Exact repetition is the task: copy every entry below.
■ ■ ■
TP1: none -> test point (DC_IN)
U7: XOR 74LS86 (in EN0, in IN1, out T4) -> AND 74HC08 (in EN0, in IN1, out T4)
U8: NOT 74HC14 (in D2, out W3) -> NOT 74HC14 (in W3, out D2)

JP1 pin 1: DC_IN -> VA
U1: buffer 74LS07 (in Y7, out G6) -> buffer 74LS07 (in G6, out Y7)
■ ■ ■
* **TASK RESULT**
TP1: none -> test point (DC_IN)
U7: XOR 74LS86 (in EN0, in IN1, out T4) -> AND 74HC08 (in EN0, in IN1, out T4)
U8: NOT 74HC14 (in D2, out W3) -> NOT 74HC14 (in W3, out D2)

JP1 pin 1: DC_IN -> VA
U1: buffer 74LS07 (in Y7, out G6) -> buffer 74LS07 (in G6, out Y7)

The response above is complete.